Count the lines of the records that contain the word "much" and give only that number.

Extracted data Block Start

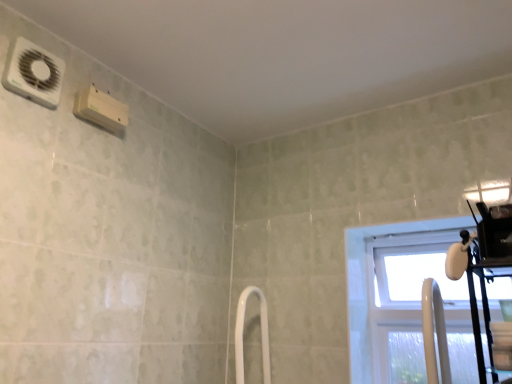
What is the approximate width of transparent plastic window at right?

It is 5.73 inches.

Where is `white plastic air conditioning unit at upper left`? This screenshot has width=512, height=384. white plastic air conditioning unit at upper left is located at coordinates (33, 73).

Where is `transparent plastic window at right`? transparent plastic window at right is located at coordinates (372, 282).

Is transparent plastic window at right oriented towards white plastic air conditioning unit at upper left?

No, transparent plastic window at right is not turned towards white plastic air conditioning unit at upper left.

Considering the sizes of objects transparent plastic window at right and white plastic air conditioning unit at upper left in the image provided, who is smaller, transparent plastic window at right or white plastic air conditioning unit at upper left?

white plastic air conditioning unit at upper left is smaller.

Is transparent plastic window at right not close to white plastic air conditioning unit at upper left?

transparent plastic window at right is positioned a significant distance from white plastic air conditioning unit at upper left.

What are the coordinates of `window located underneath the white plastic air conditioning unit at upper left (from a real-world perspective)` in the screenshot? It's located at (372, 282).

Between white glossy shower door at center and white plastic air conditioning unit at upper left, which one has larger size?

white glossy shower door at center is bigger.

Is white glossy shower door at center thinner than white plastic air conditioning unit at upper left?

In fact, white glossy shower door at center might be wider than white plastic air conditioning unit at upper left.

You are a GUI agent. You are given a task and a screenshot of the screen. Output one action in this format:
    pyautogui.click(x=<x>, y=<y>)
    Task: Click on the air conditioning that is above the white glossy shower door at center (from a real-world perspective)
    
    Given the screenshot: What is the action you would take?
    pyautogui.click(x=33, y=73)

From a real-world perspective, is white glossy shower door at center positioned above or below white plastic air conditioning unit at upper left?

From a real-world perspective, white glossy shower door at center is physically below white plastic air conditioning unit at upper left.

From the image's perspective, is white plastic air conditioning unit at upper left beneath white glossy shower door at center?

Incorrect, from the image's perspective, white plastic air conditioning unit at upper left is higher than white glossy shower door at center.

From a real-world perspective, relative to white glossy shower door at center, is white plastic air conditioning unit at upper left vertically above or below?

Clearly, from a real-world perspective, white plastic air conditioning unit at upper left is above white glossy shower door at center.

How much distance is there between white plastic air conditioning unit at upper left and white glossy shower door at center?

white plastic air conditioning unit at upper left and white glossy shower door at center are 99.11 centimeters apart.

Considering the sizes of objects white plastic air conditioning unit at upper left and white glossy shower door at center in the image provided, who is taller, white plastic air conditioning unit at upper left or white glossy shower door at center?

white glossy shower door at center.

Is white plastic air conditioning unit at upper left not close to transparent plastic window at right?

white plastic air conditioning unit at upper left is far away from transparent plastic window at right.

Which object is wider, white plastic air conditioning unit at upper left or transparent plastic window at right?

Wider between the two is transparent plastic window at right.

From a real-world perspective, which object stands above the other?

white plastic air conditioning unit at upper left, from a real-world perspective.

Between white plastic air conditioning unit at upper left and transparent plastic window at right, which one has more height?

transparent plastic window at right.

Is white glossy shower door at center inside the boundaries of transparent plastic window at right, or outside?

white glossy shower door at center cannot be found inside transparent plastic window at right.

Looking at this image, from a real-world perspective, is white glossy shower door at center beneath transparent plastic window at right?

Correct, in the physical world, white glossy shower door at center is lower than transparent plastic window at right.

Is white glossy shower door at center wider than transparent plastic window at right?

Yes.

Is transparent plastic window at right directly adjacent to white glossy shower door at center?

No, transparent plastic window at right is not with white glossy shower door at center.

Considering the relative positions of transparent plastic window at right and white glossy shower door at center in the image provided, is transparent plastic window at right to the right of white glossy shower door at center from the viewer's perspective?

Correct, you'll find transparent plastic window at right to the right of white glossy shower door at center.

Which of these two, transparent plastic window at right or white glossy shower door at center, is wider?

With larger width is white glossy shower door at center.

Identify the location of window that appears on the right of white plastic air conditioning unit at upper left. The height and width of the screenshot is (384, 512). (372, 282).

In order to click on air conditioning on the left of white glossy shower door at center in this screenshot , I will do `click(33, 73)`.

In the scene shown: Estimate the real-world distances between objects in this image. Which object is closer to white glossy shower door at center, transparent plastic window at right or white plastic air conditioning unit at upper left?

The object closer to white glossy shower door at center is transparent plastic window at right.

When comparing their distances from white plastic air conditioning unit at upper left, does transparent plastic window at right or white glossy shower door at center seem closer?

The object closer to white plastic air conditioning unit at upper left is white glossy shower door at center.

Based on their spatial positions, is white glossy shower door at center or transparent plastic window at right closer to white plastic air conditioning unit at upper left?

white glossy shower door at center.

When comparing their distances from white glossy shower door at center, does white plastic air conditioning unit at upper left or transparent plastic window at right seem closer?

Among the two, transparent plastic window at right is located nearer to white glossy shower door at center.

Considering their positions, is white glossy shower door at center positioned further to transparent plastic window at right than white plastic air conditioning unit at upper left?

The object further to transparent plastic window at right is white plastic air conditioning unit at upper left.

When comparing their distances from transparent plastic window at right, does white plastic air conditioning unit at upper left or white glossy shower door at center seem further?

white plastic air conditioning unit at upper left lies further to transparent plastic window at right than the other object.

The width and height of the screenshot is (512, 384). I want to click on shower door between white plastic air conditioning unit at upper left and transparent plastic window at right, so click(243, 332).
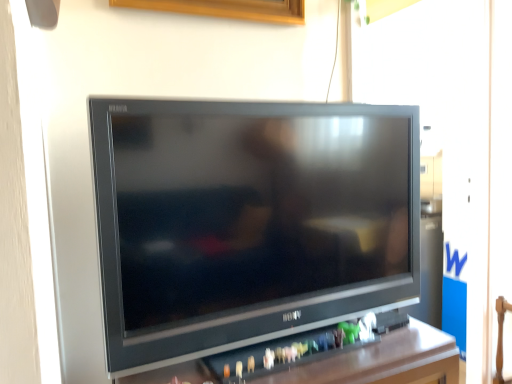
At what (x,y) coordinates should I click in order to perform the action: click on satin black television at center. Please return your answer as a coordinate pair (x, y). Image resolution: width=512 pixels, height=384 pixels. Looking at the image, I should click on (249, 221).

This screenshot has width=512, height=384. What do you see at coordinates (249, 221) in the screenshot? I see `satin black television at center` at bounding box center [249, 221].

In order to face black plastic tv at center, should I rotate leftwards or rightwards?

To align with it, rotate right about 3.688°.

This screenshot has width=512, height=384. Describe the element at coordinates (384, 361) in the screenshot. I see `black plastic tv at center` at that location.

Where is `black plastic tv at center`? black plastic tv at center is located at coordinates (384, 361).

Image resolution: width=512 pixels, height=384 pixels. Find the location of `satin black television at center`. satin black television at center is located at coordinates (249, 221).

Is black plastic tv at center to the left of satin black television at center from the viewer's perspective?

Correct, you'll find black plastic tv at center to the left of satin black television at center.

Is black plastic tv at center in front of or behind satin black television at center in the image?

black plastic tv at center is positioned closer to the viewer than satin black television at center.

Between point (432, 336) and point (402, 158), which one is positioned behind?

The point (402, 158) is farther from the camera.

From the image's perspective, which object appears higher, black plastic tv at center or satin black television at center?

satin black television at center.

From a real-world perspective, relative to satin black television at center, is black plastic tv at center vertically above or below?

black plastic tv at center is below satin black television at center.

Considering the sizes of objects black plastic tv at center and satin black television at center in the image provided, who is wider, black plastic tv at center or satin black television at center?

Wider between the two is black plastic tv at center.

Between black plastic tv at center and satin black television at center, which one has less height?

With less height is black plastic tv at center.

Can you confirm if black plastic tv at center is bigger than satin black television at center?

Indeed, black plastic tv at center has a larger size compared to satin black television at center.

Is black plastic tv at center located outside satin black television at center?

Absolutely, black plastic tv at center is external to satin black television at center.

Does black plastic tv at center touch satin black television at center?

black plastic tv at center is not next to satin black television at center, and they're not touching.

From the picture: Is black plastic tv at center facing towards satin black television at center?

No.

How much distance is there between black plastic tv at center and satin black television at center?

black plastic tv at center is 31.72 centimeters away from satin black television at center.

Locate an element on the screen. The width and height of the screenshot is (512, 384). furniture below the satin black television at center (from the image's perspective) is located at coordinates (384, 361).

Considering the relative positions of satin black television at center and black plastic tv at center in the image provided, is satin black television at center to the right of black plastic tv at center from the viewer's perspective?

Correct, you'll find satin black television at center to the right of black plastic tv at center.

Does satin black television at center come behind black plastic tv at center?

Yes, satin black television at center is further from the camera.

Which is closer to the camera, (334, 184) or (450, 342)?

The point (334, 184) is in front.

From the image's perspective, between satin black television at center and black plastic tv at center, which one is located above?

satin black television at center.

From a real-world perspective, does satin black television at center stand above black plastic tv at center?

Indeed, from a real-world perspective, satin black television at center stands above black plastic tv at center.

Considering the relative sizes of satin black television at center and black plastic tv at center in the image provided, is satin black television at center thinner than black plastic tv at center?

Yes.

Can you confirm if satin black television at center is shorter than black plastic tv at center?

Incorrect, the height of satin black television at center does not fall short of that of black plastic tv at center.

Considering the sizes of satin black television at center and black plastic tv at center in the image, is satin black television at center bigger or smaller than black plastic tv at center?

Considering their sizes, satin black television at center takes up less space than black plastic tv at center.

From the picture: Is black plastic tv at center completely or partially inside satin black television at center?

Actually, black plastic tv at center is outside satin black television at center.

Is satin black television at center beside black plastic tv at center?

satin black television at center and black plastic tv at center are not in contact.

Is satin black television at center aimed at black plastic tv at center?

No, satin black television at center does not turn towards black plastic tv at center.

How many degrees apart are the facing directions of satin black television at center and black plastic tv at center?

The facing directions of satin black television at center and black plastic tv at center are 1.11 degrees apart.

The height and width of the screenshot is (384, 512). Identify the location of furniture beneath the satin black television at center (from a real-world perspective). (384, 361).

Locate an element on the screen. television behind the black plastic tv at center is located at coordinates (249, 221).

This screenshot has height=384, width=512. Find the location of `furniture below the satin black television at center (from the image's perspective)`. furniture below the satin black television at center (from the image's perspective) is located at coordinates (384, 361).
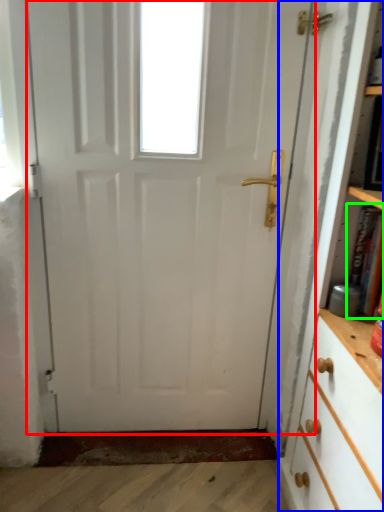
Question: Which object is positioned farthest from door (highlighted by a red box)? Select from bookcase (highlighted by a blue box) and book (highlighted by a green box).

Choices:
 (A) bookcase
 (B) book

Answer: (B)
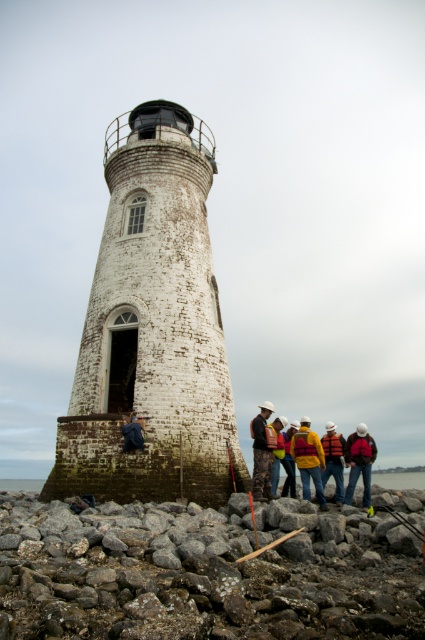
Question: Is gray rough stone at lower left further to camera compared to camouflage jacket at center?

Choices:
 (A) no
 (B) yes

Answer: (A)

Question: Which of these objects is positioned farthest from the red jacket at lower right?

Choices:
 (A) white stone tower at center
 (B) orange life vest at center

Answer: (A)

Question: Which object is the farthest from the camouflage jacket at center?

Choices:
 (A) gray rough stone at lower left
 (B) red jacket at lower right
 (C) white stone tower at center

Answer: (C)

Question: Can you confirm if gray rough stone at lower left is positioned to the right of camouflage jacket at center?

Choices:
 (A) no
 (B) yes

Answer: (A)

Question: Which point is farther to the camera?

Choices:
 (A) click(x=181, y=378)
 (B) click(x=265, y=417)

Answer: (B)

Question: Does white stone tower at center have a smaller size compared to red jacket at lower right?

Choices:
 (A) no
 (B) yes

Answer: (A)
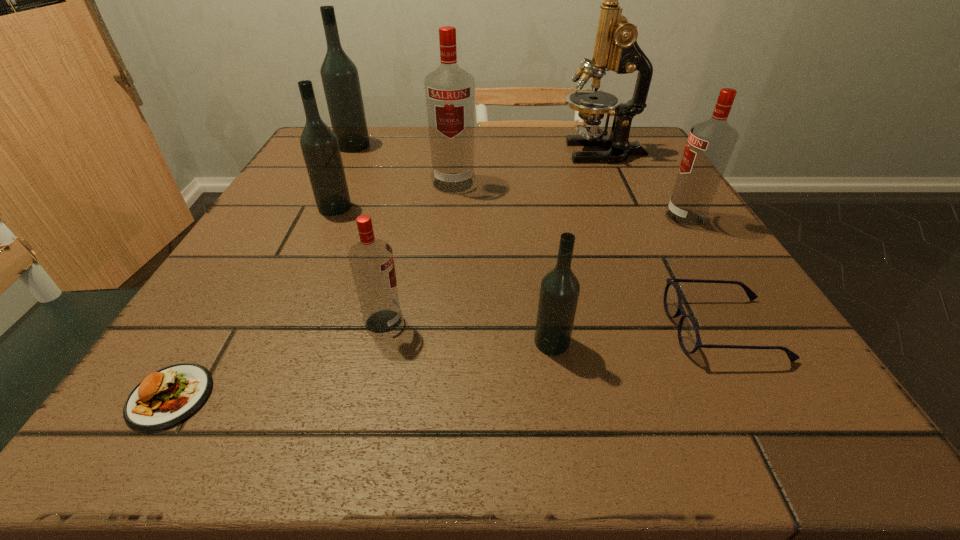
In the image, there is a desktop. In order to click on vacant space at the near edge in this screenshot , I will do `click(331, 398)`.

At what (x,y) coordinates should I click in order to perform the action: click on vacant position at the left edge of the desktop. Please return your answer as a coordinate pair (x, y). Image resolution: width=960 pixels, height=540 pixels. Looking at the image, I should click on (323, 253).

The width and height of the screenshot is (960, 540). Identify the location of vacant area at the right edge of the desktop. (743, 296).

This screenshot has width=960, height=540. In the image, there is a desktop. Find the location of `vacant space at the far left corner`. vacant space at the far left corner is located at coordinates (372, 127).

Find the location of a particular element. The height and width of the screenshot is (540, 960). free space between the gray microscope and the farthest vodka is located at coordinates (478, 149).

In order to click on vacant space that is in between the seventh nearest object and the leftmost red vodka in this screenshot , I will do `click(419, 253)`.

Where is `vacant point located between the fifth object from left to right and the rightmost red vodka`? vacant point located between the fifth object from left to right and the rightmost red vodka is located at coordinates (569, 200).

You are a GUI agent. You are given a task and a screenshot of the screen. Output one action in this format:
    pyautogui.click(x=<x>, y=<y>)
    Task: Click on the free space that is in between the shortest object and the second red vodka from left to right
    This screenshot has width=960, height=540.
    Given the screenshot: What is the action you would take?
    pyautogui.click(x=312, y=289)

Find the location of a particular element. vacant space that's between the rightmost vodka and the rightmost black vodka is located at coordinates (618, 280).

I want to click on blank region between the farthest black vodka and the rightmost red vodka, so click(519, 182).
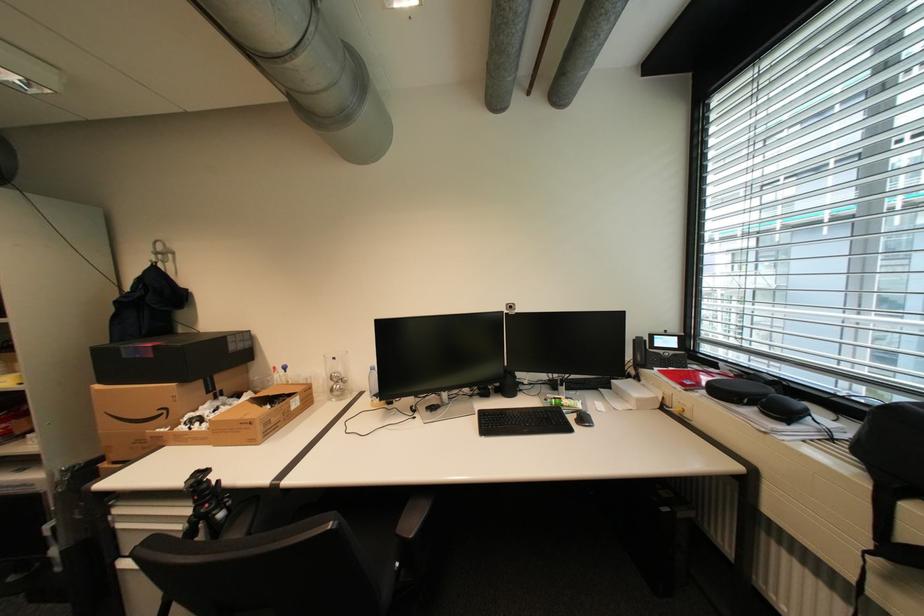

Extracted data Block End

Solution for this problem – 2